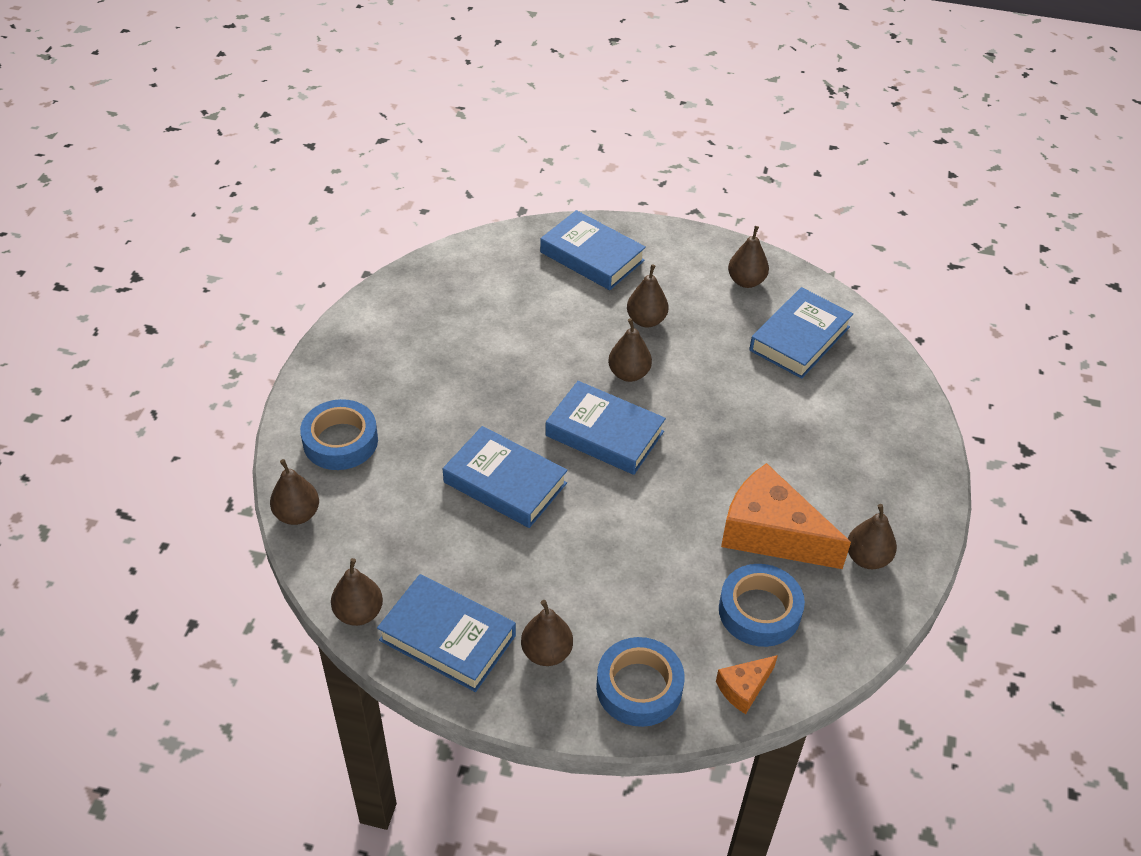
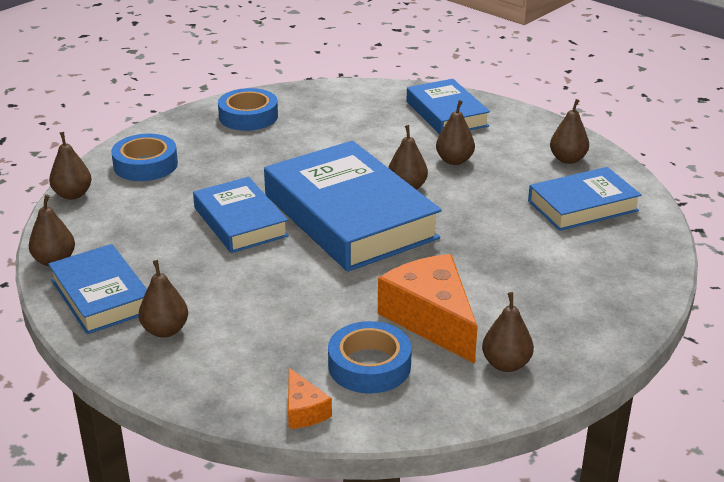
camera: 30 degrees right, 15 degrees down
(604, 433) = (350, 216): blue book -> blue book, size x1.73
(639, 687) = (215, 377): blue tape -> blue tape (248, 116)
(744, 688) = (304, 411): orange cheese -> orange cheese turned 105 degrees counterclockwise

▸ **Requirement**:
Reproduce exactly the line containing "(604, 433) = (350, 216): blue" and all lines after it through the end of the listing above; leave out every earlier line.

▸ **Answer below**:
(604, 433) = (350, 216): blue book -> blue book, size x1.73
(639, 687) = (215, 377): blue tape -> blue tape (248, 116)
(744, 688) = (304, 411): orange cheese -> orange cheese turned 105 degrees counterclockwise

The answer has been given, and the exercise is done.